To do ▸ Wherever a line of the data contains "turned", copy that line.

* * *

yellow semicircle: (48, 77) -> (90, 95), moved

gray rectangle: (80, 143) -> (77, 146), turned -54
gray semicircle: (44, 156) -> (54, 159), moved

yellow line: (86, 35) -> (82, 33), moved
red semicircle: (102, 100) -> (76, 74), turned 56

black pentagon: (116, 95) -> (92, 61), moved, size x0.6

* * *

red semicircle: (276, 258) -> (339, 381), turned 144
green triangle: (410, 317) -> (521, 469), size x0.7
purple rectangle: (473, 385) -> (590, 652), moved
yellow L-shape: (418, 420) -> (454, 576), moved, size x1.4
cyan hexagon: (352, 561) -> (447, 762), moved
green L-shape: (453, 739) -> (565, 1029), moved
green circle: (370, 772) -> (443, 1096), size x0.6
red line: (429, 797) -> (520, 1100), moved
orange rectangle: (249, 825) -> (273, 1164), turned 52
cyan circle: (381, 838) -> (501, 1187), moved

* * *

Expected output ▸
gray rectangle: (80, 143) -> (77, 146), turned -54
red semicircle: (102, 100) -> (76, 74), turned 56
red semicircle: (276, 258) -> (339, 381), turned 144
orange rectangle: (249, 825) -> (273, 1164), turned 52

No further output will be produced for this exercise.